Nothing but text lines should be duplicated: start with the first line of the listing below and stop after the line holding "green rectangle: (101, 236)", omitting pictures.

> **Records supplied**
————
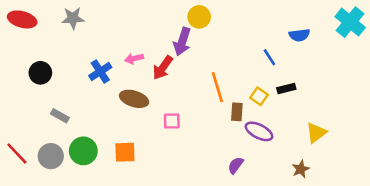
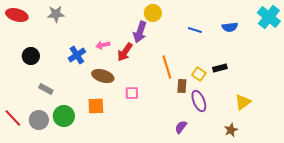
blue line: (269, 57) -> (195, 30), moved, turned -40
purple ellipse: (259, 131) -> (199, 101), turned 40
orange square: (125, 152) -> (96, 106), moved

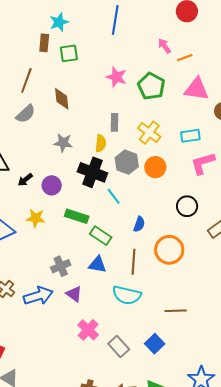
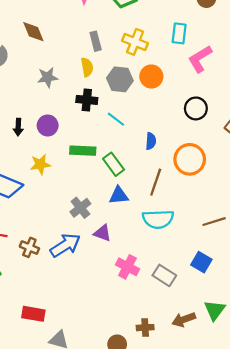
cyan rectangle: (190, 136) -> (179, 33), turned -60
black cross: (92, 172) -> (87, 100), size x0.7
black arrow: (25, 180) -> (18, 127), turned -35
green rectangle: (101, 236) -> (114, 164), turned 35
brown line: (134, 262) -> (156, 182), turned 30

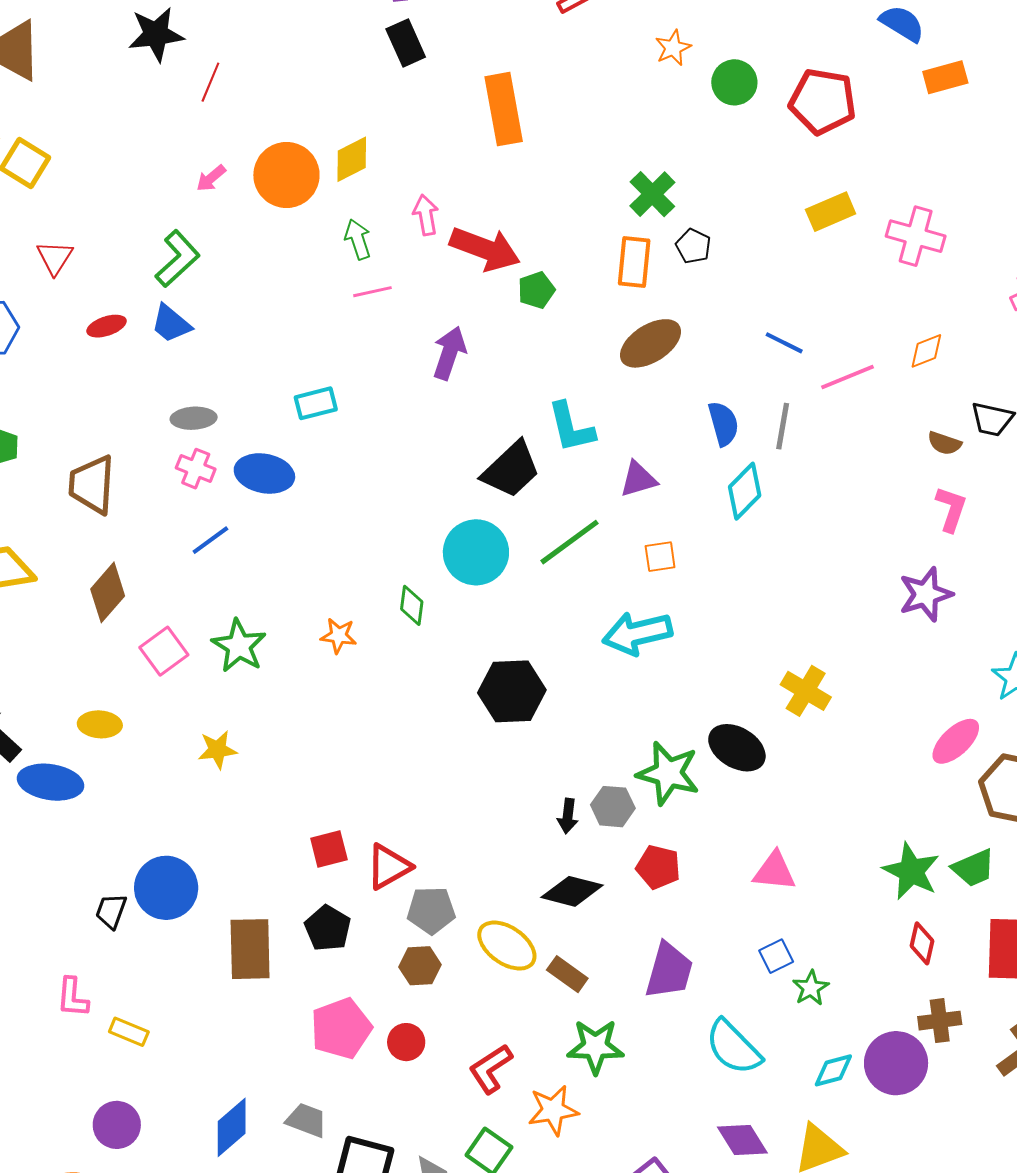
————
> **Final answer**
blue line: (269, 57) -> (195, 30), moved, turned -40
purple ellipse: (259, 131) -> (199, 101), turned 40
orange square: (125, 152) -> (96, 106), moved

cyan rectangle: (190, 136) -> (179, 33), turned -60
black cross: (92, 172) -> (87, 100), size x0.7
black arrow: (25, 180) -> (18, 127), turned -35
green rectangle: (101, 236) -> (114, 164), turned 35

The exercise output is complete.